Task objective. Scanning the entries below, copy every line that contains the word "spray".

[[ Data shown open ]]

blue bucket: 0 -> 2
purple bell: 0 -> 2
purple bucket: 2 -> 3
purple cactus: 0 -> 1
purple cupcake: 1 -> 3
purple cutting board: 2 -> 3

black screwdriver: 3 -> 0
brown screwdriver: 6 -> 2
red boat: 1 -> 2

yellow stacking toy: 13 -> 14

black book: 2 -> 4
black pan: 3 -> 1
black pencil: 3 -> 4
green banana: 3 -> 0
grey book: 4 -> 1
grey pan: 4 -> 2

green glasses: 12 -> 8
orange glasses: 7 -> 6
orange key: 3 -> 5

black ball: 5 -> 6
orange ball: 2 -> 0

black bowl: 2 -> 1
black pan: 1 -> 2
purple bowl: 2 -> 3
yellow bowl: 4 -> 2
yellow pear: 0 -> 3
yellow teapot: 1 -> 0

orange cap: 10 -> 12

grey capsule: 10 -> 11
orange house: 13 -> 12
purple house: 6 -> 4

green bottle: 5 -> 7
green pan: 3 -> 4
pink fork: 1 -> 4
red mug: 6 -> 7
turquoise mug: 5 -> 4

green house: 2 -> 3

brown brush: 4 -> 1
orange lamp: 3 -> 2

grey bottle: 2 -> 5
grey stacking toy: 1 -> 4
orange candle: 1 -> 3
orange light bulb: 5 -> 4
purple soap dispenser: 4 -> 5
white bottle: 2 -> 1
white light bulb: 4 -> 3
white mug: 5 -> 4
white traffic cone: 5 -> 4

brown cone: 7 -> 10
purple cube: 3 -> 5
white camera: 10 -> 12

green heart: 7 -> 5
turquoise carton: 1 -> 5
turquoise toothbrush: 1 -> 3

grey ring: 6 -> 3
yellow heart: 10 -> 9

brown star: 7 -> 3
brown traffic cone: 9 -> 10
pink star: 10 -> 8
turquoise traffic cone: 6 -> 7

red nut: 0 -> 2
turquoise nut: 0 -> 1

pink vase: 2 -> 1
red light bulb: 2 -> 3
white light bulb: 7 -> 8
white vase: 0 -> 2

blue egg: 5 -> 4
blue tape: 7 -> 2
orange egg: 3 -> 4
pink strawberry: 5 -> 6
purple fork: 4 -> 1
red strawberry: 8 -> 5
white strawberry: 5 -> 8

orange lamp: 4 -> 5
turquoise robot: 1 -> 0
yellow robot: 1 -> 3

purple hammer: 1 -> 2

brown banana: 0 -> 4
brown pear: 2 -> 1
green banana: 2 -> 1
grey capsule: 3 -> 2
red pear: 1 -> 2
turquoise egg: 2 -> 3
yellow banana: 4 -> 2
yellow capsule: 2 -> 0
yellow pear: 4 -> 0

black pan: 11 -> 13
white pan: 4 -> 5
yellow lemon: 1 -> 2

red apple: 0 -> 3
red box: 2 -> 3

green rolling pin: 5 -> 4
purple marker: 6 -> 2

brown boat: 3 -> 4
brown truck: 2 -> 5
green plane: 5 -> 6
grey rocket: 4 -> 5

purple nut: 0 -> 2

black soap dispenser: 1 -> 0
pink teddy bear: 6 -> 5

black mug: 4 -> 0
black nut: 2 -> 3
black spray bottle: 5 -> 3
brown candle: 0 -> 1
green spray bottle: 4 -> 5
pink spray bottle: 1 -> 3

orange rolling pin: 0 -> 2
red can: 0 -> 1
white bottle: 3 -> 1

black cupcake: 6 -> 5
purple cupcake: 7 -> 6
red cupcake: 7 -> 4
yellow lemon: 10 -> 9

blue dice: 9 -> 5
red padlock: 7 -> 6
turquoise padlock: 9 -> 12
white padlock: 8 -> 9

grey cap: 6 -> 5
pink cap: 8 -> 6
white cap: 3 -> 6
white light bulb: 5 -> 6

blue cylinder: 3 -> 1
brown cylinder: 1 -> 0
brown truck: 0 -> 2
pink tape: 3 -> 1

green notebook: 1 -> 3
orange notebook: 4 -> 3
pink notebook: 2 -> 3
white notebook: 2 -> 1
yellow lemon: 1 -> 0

[[ Data shown closed ]]

The completed task.
black spray bottle: 5 -> 3
green spray bottle: 4 -> 5
pink spray bottle: 1 -> 3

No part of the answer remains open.